*** Extracted entries Section Begins ***

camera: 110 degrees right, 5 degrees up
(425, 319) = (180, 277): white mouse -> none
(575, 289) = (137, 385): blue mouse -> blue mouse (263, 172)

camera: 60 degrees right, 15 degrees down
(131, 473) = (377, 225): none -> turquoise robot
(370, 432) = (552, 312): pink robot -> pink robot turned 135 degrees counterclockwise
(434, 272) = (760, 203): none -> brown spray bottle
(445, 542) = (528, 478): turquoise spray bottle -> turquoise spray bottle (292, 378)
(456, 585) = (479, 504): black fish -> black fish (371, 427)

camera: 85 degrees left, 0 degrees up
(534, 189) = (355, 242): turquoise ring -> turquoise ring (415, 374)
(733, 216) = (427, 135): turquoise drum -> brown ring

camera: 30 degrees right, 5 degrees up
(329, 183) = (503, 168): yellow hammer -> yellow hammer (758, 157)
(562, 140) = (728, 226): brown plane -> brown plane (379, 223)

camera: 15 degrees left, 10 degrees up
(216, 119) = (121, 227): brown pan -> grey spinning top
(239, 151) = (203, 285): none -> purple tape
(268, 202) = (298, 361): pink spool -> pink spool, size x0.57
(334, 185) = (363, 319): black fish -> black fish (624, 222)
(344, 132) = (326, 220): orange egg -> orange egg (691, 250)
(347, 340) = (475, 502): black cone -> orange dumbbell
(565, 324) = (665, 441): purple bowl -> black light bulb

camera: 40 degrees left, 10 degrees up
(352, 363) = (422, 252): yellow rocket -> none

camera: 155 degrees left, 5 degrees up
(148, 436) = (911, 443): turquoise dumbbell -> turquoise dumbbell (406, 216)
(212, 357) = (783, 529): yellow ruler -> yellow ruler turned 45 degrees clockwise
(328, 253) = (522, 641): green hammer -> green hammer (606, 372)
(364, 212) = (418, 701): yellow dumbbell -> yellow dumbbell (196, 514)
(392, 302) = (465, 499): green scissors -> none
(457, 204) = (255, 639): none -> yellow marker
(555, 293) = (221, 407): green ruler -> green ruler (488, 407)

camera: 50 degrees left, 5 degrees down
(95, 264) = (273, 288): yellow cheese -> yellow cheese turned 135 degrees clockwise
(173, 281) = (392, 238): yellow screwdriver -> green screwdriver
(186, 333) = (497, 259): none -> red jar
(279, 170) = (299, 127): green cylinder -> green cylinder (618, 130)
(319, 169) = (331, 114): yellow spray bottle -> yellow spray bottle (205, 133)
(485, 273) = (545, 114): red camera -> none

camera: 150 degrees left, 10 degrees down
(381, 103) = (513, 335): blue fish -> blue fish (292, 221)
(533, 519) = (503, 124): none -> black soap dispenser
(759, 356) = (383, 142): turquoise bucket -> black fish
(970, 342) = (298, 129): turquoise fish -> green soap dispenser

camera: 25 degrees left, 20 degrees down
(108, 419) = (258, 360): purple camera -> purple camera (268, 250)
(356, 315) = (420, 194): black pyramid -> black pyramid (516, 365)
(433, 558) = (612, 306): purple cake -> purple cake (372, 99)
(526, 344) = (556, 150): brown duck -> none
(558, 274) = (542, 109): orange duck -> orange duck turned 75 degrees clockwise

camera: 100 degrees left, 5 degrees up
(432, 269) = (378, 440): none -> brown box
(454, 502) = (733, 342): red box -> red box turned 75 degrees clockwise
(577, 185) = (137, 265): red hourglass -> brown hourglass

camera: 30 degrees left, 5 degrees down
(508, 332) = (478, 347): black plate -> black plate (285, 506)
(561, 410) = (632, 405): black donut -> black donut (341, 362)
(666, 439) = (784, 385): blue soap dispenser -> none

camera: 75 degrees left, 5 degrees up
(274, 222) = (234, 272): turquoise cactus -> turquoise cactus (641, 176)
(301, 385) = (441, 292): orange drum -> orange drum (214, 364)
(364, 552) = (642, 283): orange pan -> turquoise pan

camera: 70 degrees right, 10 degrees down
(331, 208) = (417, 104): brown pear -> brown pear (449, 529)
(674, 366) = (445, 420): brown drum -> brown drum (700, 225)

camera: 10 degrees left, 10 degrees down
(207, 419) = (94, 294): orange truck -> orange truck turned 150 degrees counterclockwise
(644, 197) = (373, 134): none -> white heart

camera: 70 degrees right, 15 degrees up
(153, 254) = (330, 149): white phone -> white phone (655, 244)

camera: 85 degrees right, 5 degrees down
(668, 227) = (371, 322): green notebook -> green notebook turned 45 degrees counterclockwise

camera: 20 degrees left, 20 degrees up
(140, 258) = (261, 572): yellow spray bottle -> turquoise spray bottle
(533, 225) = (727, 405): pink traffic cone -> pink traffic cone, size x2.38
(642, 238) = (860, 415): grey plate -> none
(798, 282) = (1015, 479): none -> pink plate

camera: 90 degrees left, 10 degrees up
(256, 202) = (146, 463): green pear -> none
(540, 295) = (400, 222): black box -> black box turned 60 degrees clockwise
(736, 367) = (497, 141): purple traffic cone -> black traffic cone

*** Extracted entries Section Ends ***

Task description - Please print exactly what appears from the first line of the data through the line with "(131, 473) = (377, 225): none", including both of those lines and nothing past them.

The answer -
camera: 110 degrees right, 5 degrees up
(425, 319) = (180, 277): white mouse -> none
(575, 289) = (137, 385): blue mouse -> blue mouse (263, 172)

camera: 60 degrees right, 15 degrees down
(131, 473) = (377, 225): none -> turquoise robot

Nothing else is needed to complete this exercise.